_Work instruction_. Nothing but the lines from the one containing "[(429,519),(437,529),(446,524),(438,513),(429,519)]" through the last line of the data below should be returned, each exactly as it stands, pictures excluded.

_Dataset extract_.
◇ ◇ ◇ ◇ ◇ ◇ ◇
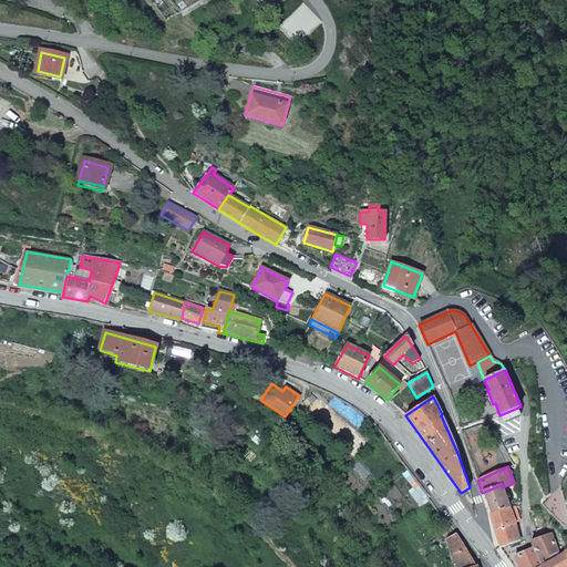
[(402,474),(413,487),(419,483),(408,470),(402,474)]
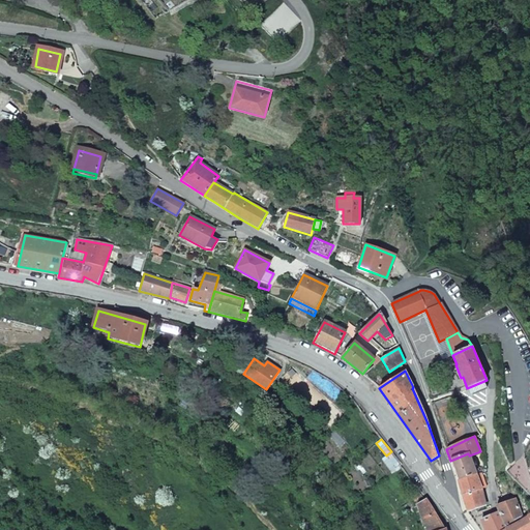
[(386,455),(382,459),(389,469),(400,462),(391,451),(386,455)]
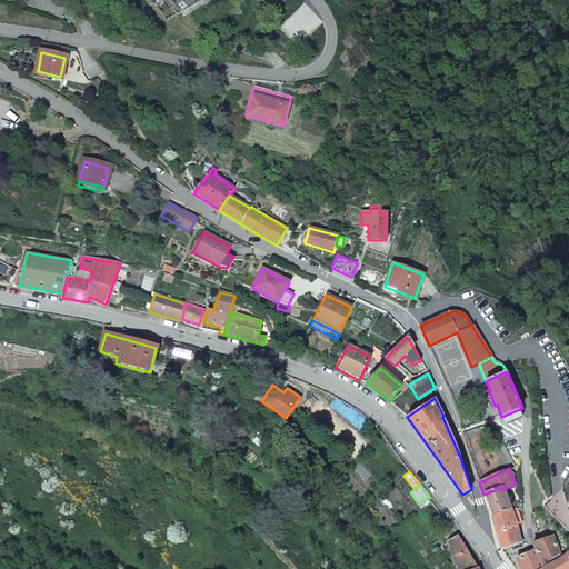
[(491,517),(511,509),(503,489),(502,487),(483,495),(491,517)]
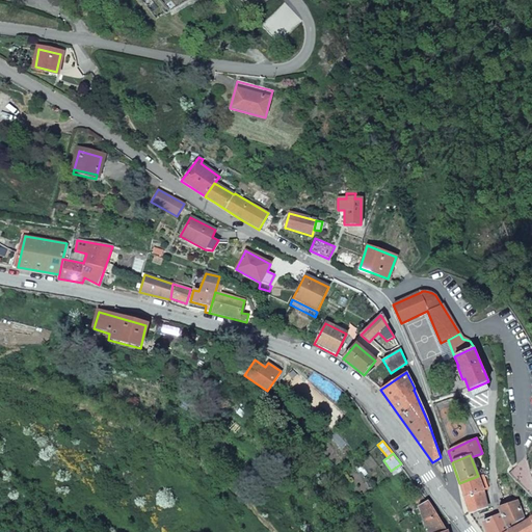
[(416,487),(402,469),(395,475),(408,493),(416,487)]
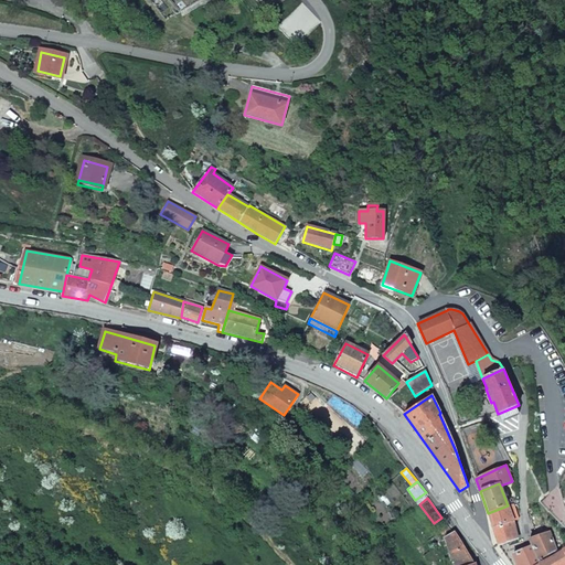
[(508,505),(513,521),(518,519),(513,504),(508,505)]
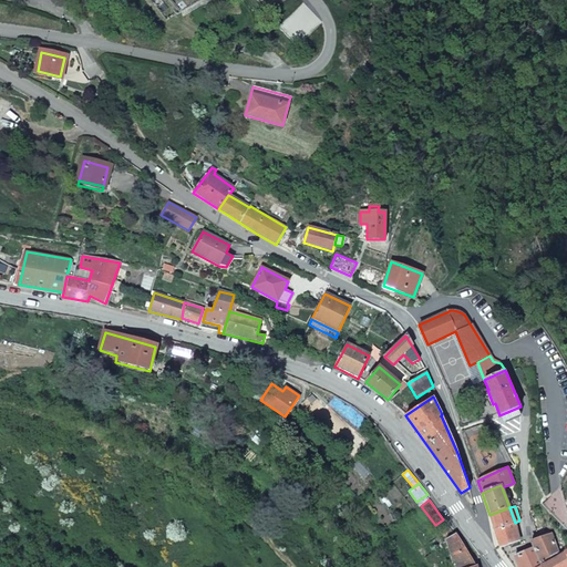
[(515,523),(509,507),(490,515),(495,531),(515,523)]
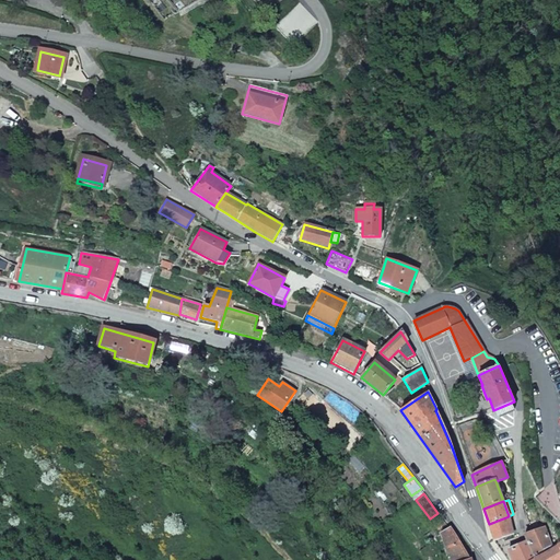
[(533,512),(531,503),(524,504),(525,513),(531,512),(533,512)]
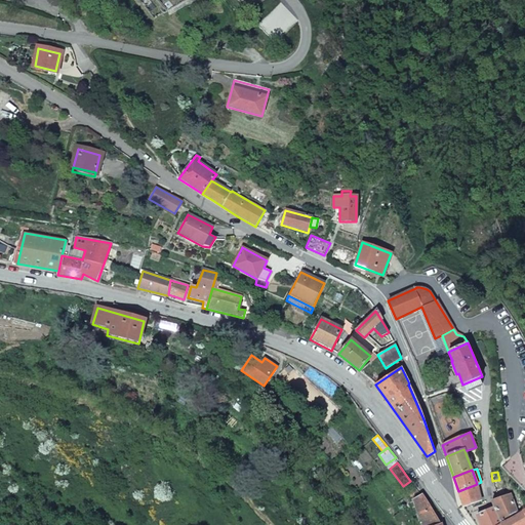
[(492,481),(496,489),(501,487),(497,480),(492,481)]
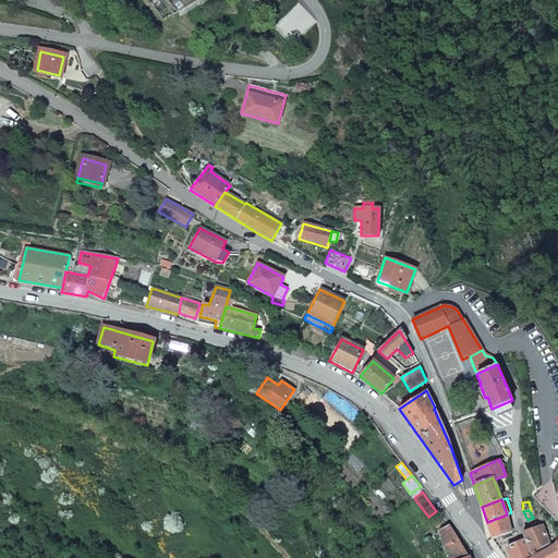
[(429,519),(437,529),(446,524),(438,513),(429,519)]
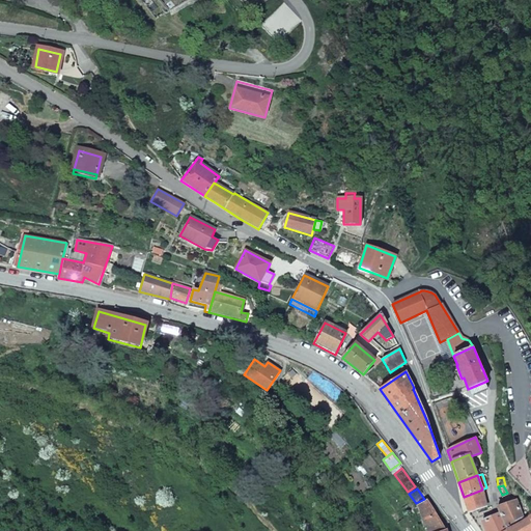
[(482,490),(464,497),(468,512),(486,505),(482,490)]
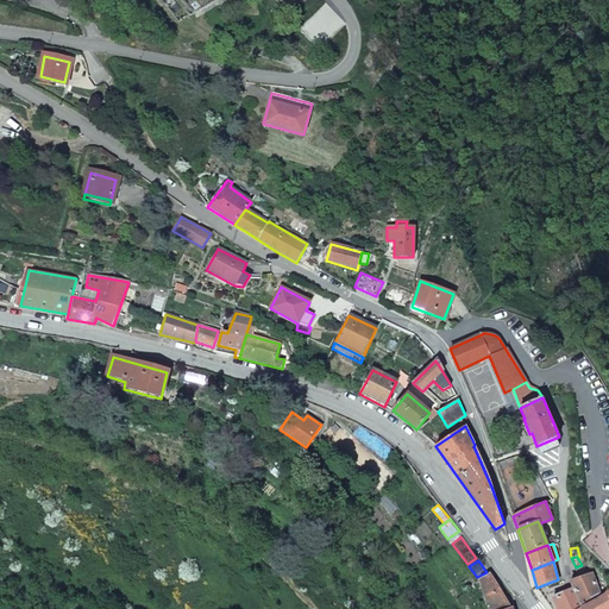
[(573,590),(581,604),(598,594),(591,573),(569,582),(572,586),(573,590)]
◇ ◇ ◇ ◇ ◇ ◇ ◇
_Task output_.
[(429,519),(437,529),(446,524),(438,513),(429,519)]
[(482,490),(464,497),(468,512),(486,505),(482,490)]
[(573,590),(581,604),(598,594),(591,573),(569,582),(572,586),(573,590)]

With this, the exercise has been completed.